_Data lines:_
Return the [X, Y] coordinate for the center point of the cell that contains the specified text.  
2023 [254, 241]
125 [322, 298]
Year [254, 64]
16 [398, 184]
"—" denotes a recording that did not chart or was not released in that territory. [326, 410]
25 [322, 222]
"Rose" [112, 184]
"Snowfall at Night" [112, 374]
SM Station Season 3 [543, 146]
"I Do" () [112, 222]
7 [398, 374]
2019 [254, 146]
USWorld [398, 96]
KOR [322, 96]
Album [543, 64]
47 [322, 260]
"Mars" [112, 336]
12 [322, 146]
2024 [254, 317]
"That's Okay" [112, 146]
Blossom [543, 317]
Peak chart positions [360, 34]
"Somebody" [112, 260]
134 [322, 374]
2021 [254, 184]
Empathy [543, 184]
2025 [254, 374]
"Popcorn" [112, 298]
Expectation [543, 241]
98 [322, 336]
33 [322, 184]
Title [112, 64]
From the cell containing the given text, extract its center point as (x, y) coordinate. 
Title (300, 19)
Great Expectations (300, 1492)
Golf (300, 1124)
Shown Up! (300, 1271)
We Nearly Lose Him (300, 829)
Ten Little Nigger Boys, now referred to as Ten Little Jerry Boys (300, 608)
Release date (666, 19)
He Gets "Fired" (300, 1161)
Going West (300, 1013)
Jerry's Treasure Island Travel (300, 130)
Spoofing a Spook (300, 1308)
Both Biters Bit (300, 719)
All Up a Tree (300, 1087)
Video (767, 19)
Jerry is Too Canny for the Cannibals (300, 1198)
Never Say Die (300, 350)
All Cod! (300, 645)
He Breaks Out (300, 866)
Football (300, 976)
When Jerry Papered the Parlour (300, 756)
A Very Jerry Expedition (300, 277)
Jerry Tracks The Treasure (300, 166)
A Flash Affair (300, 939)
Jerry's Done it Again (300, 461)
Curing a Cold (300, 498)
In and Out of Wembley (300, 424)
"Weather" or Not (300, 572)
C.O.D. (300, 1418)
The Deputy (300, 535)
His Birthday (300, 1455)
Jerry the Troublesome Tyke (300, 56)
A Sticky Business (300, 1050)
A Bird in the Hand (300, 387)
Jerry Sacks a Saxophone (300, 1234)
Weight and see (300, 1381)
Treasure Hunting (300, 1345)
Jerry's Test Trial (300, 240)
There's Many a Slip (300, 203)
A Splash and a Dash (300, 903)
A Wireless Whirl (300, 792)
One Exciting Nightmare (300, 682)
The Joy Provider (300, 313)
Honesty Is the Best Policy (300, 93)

* * *

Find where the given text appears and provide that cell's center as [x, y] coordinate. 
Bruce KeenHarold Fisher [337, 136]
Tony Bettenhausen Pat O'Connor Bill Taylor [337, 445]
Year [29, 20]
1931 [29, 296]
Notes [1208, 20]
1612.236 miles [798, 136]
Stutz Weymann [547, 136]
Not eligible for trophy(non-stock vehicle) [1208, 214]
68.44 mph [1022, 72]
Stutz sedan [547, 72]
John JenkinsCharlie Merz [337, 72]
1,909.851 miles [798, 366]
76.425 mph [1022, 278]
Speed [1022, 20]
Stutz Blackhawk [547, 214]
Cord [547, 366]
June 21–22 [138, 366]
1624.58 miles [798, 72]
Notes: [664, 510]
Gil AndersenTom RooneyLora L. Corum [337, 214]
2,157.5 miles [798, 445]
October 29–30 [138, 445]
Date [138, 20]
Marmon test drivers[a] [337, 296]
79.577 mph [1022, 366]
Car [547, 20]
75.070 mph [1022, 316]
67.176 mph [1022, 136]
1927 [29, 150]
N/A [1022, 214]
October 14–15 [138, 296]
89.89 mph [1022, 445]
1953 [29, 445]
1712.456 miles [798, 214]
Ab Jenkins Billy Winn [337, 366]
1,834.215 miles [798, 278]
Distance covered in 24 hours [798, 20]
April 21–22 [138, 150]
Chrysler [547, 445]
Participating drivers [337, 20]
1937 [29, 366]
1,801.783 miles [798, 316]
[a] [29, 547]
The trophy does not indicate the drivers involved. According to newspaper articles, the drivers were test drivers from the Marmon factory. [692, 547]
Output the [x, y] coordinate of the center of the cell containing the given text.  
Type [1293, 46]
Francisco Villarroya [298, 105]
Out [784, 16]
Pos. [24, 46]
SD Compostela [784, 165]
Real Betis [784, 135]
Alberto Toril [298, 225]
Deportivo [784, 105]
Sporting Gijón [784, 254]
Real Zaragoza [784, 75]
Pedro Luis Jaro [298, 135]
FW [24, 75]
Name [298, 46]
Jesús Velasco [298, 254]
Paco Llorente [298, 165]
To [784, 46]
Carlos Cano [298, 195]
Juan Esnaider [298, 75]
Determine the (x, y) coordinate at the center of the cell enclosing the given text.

---

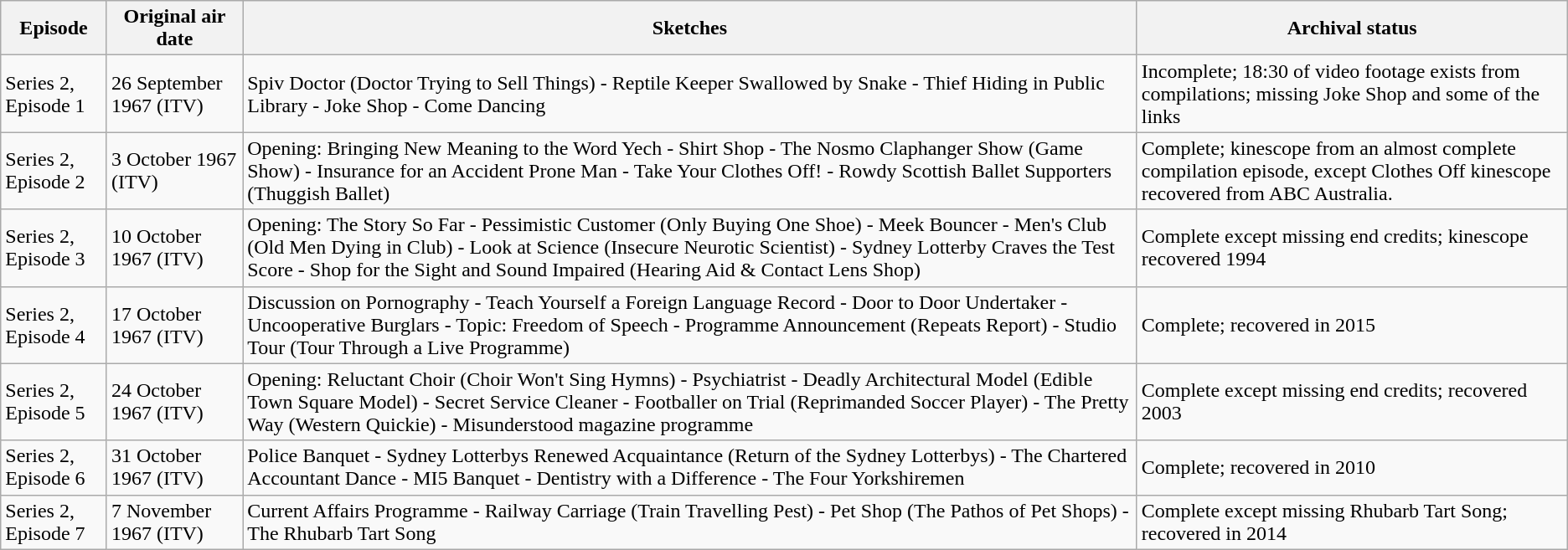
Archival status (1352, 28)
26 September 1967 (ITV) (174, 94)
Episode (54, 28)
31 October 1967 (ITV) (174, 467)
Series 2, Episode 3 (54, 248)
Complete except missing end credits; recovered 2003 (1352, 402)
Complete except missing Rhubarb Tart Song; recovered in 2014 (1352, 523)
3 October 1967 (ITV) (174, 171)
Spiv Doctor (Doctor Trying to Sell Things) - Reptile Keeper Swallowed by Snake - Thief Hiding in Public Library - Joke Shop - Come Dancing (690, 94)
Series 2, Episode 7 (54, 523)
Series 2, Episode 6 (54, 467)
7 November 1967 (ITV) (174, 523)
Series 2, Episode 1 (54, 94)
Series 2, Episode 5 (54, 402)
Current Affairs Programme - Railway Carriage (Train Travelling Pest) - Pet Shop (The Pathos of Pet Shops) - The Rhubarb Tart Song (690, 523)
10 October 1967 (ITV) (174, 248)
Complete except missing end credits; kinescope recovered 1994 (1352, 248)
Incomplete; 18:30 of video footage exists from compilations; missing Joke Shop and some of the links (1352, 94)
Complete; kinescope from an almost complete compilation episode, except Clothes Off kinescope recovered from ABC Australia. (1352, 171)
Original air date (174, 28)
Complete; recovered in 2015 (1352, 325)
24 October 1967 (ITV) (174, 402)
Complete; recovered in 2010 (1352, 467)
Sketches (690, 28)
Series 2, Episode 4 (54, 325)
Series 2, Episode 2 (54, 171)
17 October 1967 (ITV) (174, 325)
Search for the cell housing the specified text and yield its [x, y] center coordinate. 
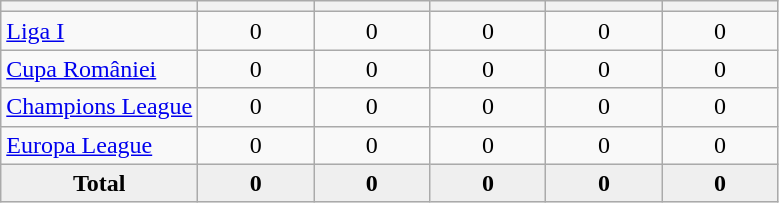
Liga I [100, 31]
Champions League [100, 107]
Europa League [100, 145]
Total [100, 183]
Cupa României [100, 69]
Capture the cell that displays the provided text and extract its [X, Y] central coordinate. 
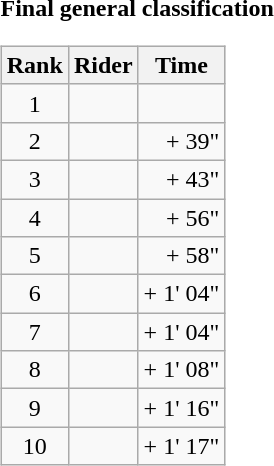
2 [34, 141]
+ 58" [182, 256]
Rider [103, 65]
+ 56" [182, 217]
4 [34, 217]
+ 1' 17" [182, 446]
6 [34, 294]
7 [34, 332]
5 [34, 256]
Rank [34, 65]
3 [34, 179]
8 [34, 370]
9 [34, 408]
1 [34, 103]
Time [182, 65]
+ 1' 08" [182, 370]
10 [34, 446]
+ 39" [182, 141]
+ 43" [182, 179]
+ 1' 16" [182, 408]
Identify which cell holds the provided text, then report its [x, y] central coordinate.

_What you have to do:_
Copy out, word for word, every line from the one containing "2 [34, 141]" through the one containing "Identify which cell", including both of those lines.

_Response to this exercise:_
2 [34, 141]
+ 58" [182, 256]
Rider [103, 65]
+ 56" [182, 217]
4 [34, 217]
+ 1' 17" [182, 446]
6 [34, 294]
7 [34, 332]
5 [34, 256]
Rank [34, 65]
3 [34, 179]
8 [34, 370]
9 [34, 408]
1 [34, 103]
Time [182, 65]
+ 1' 08" [182, 370]
10 [34, 446]
+ 39" [182, 141]
+ 43" [182, 179]
+ 1' 16" [182, 408]
Identify which cell holds the provided text, then report its [x, y] central coordinate.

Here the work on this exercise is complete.